[Before and after images]

□ □ □ □ □

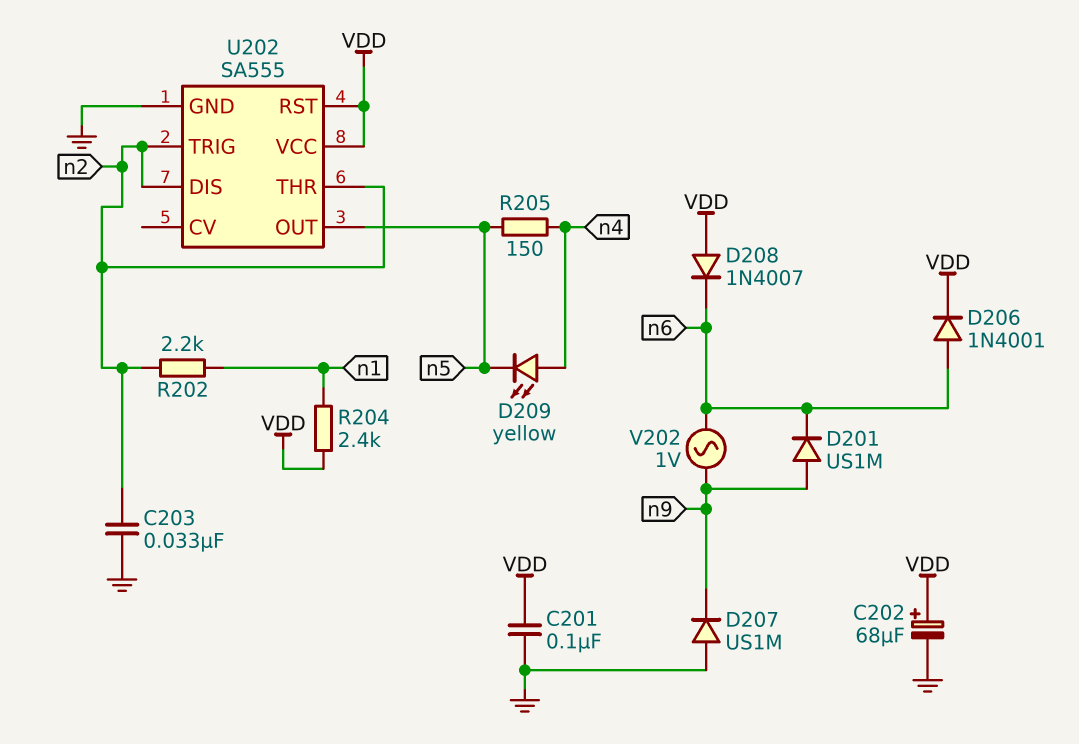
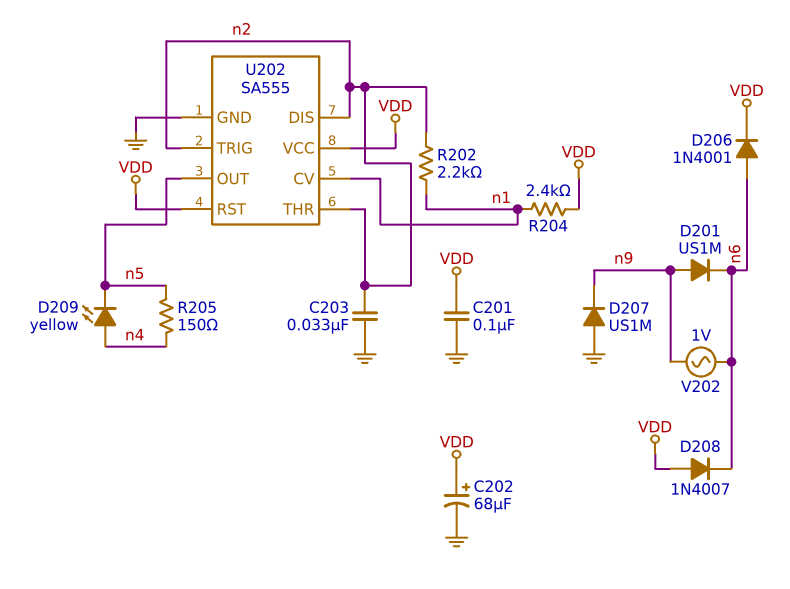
U202 pin CV: none -> n1

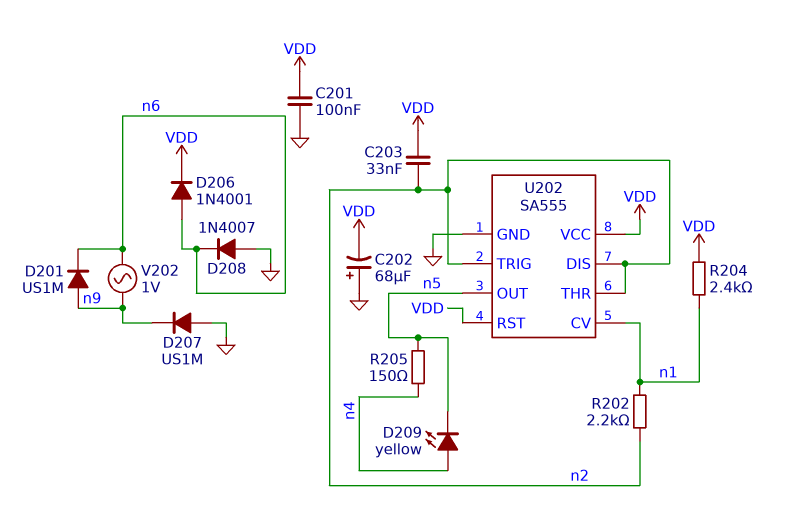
C202: 68uF (plus VDD, minus GND) -> 68uF (plus GND, minus VDD)
C203: 33nF (GND, n2) -> 33nF (VDD, n2)
D208: diode 1N4007 (A VDD, K n6) -> diode 1N4007 (A GND, K n6)

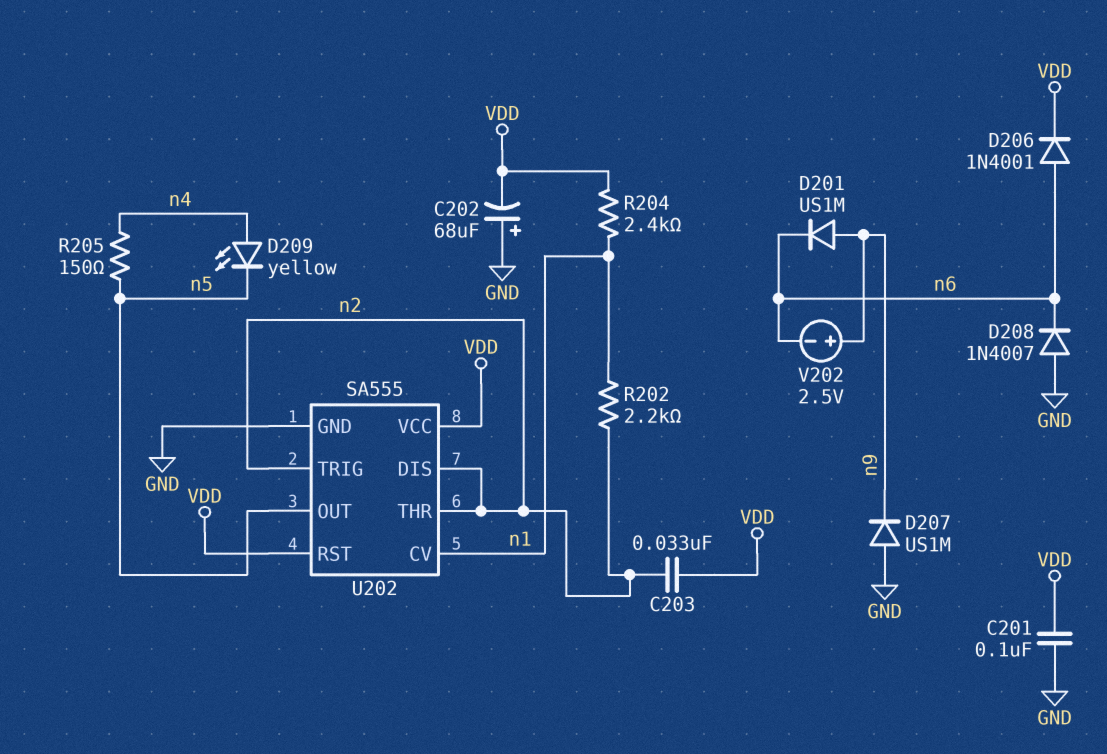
V202: AC 1V (n6, n9) -> 2.5V (plus n9, minus n6)

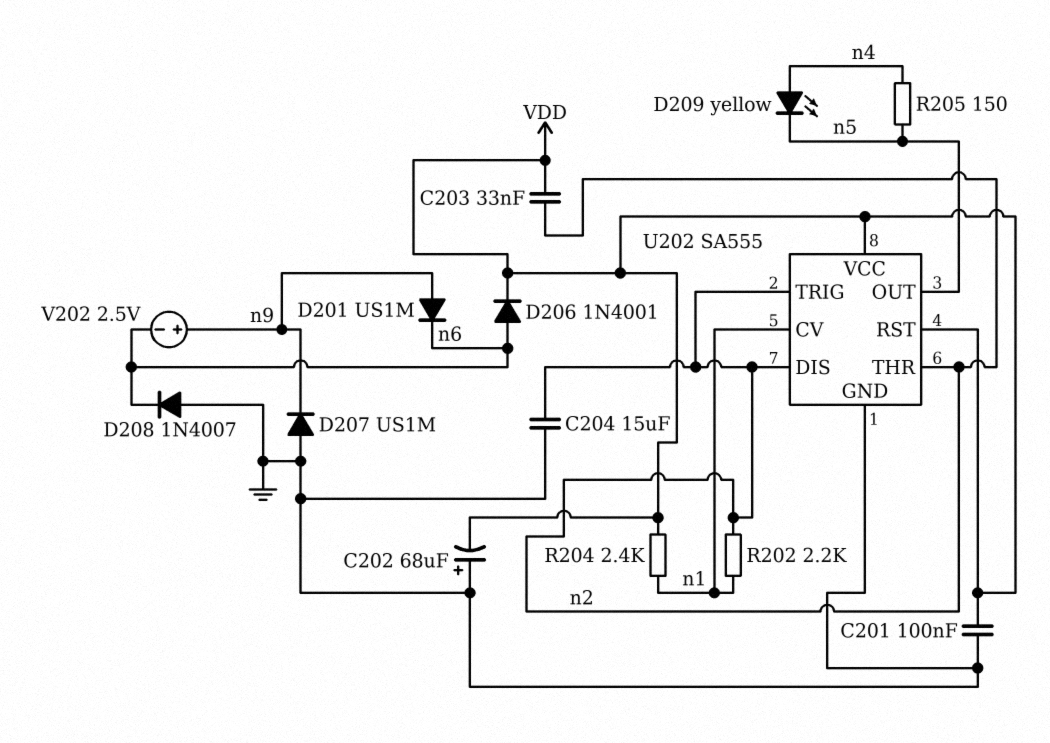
C204: none -> 15uF (GND, n2)

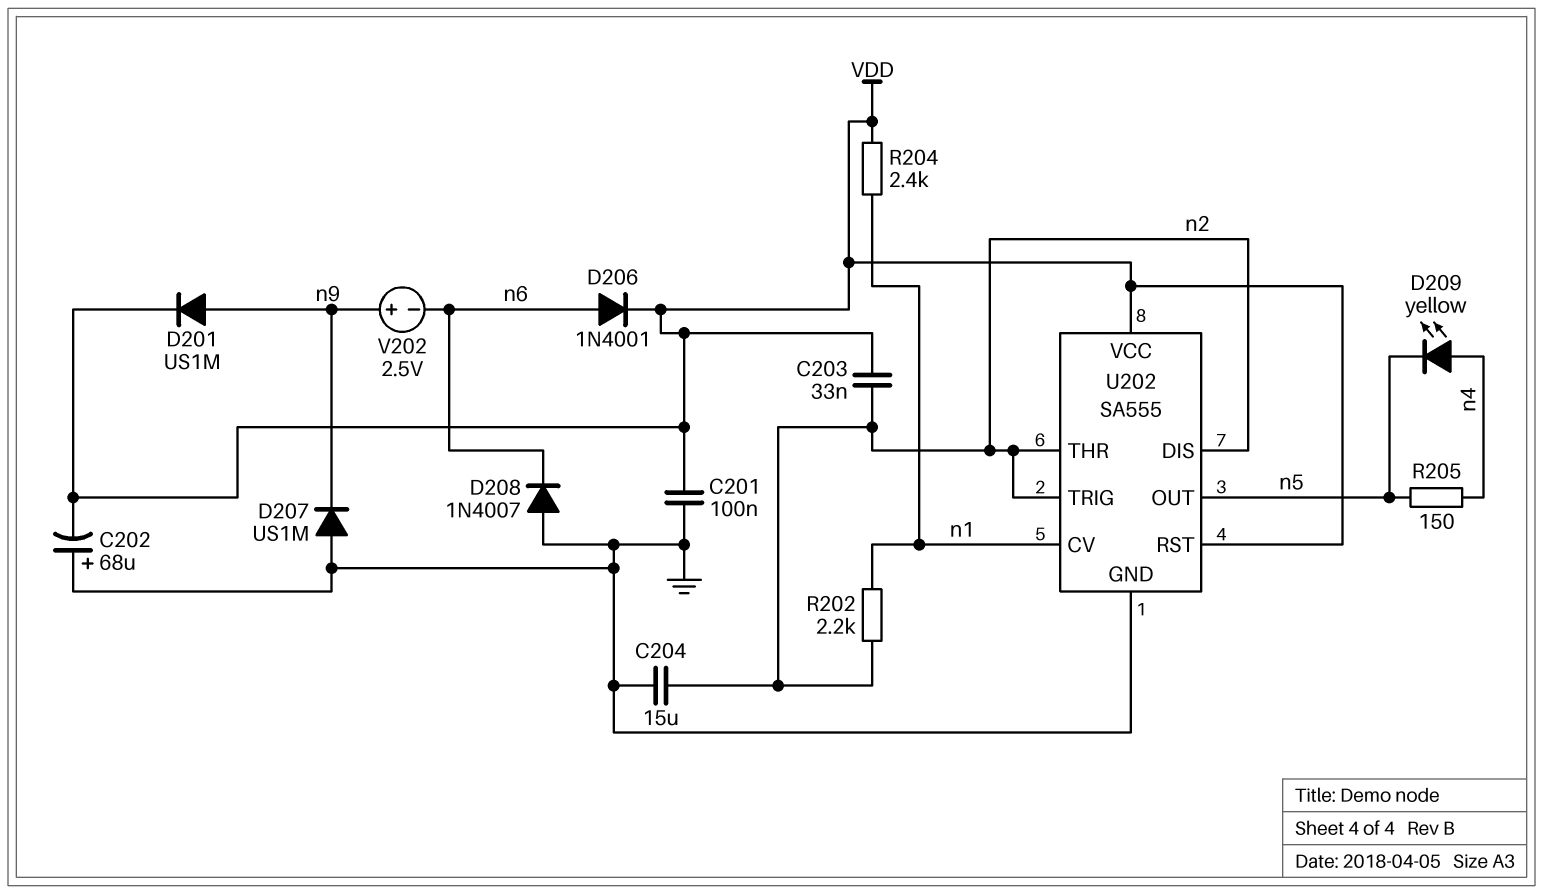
D201: diode US1M (A n9, K n6) -> diode US1M (A n9, K VDD)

□ □ □ □ □

Give back exactly the lines from the one that contains "C202: 68uF (plus" to the final line of the data above, both included, with all pictures removed.

C202: 68uF (plus VDD, minus GND) -> 68uF (plus GND, minus VDD)
C203: 33nF (GND, n2) -> 33nF (VDD, n2)
D208: diode 1N4007 (A VDD, K n6) -> diode 1N4007 (A GND, K n6)

V202: AC 1V (n6, n9) -> 2.5V (plus n9, minus n6)

C204: none -> 15uF (GND, n2)

D201: diode US1M (A n9, K n6) -> diode US1M (A n9, K VDD)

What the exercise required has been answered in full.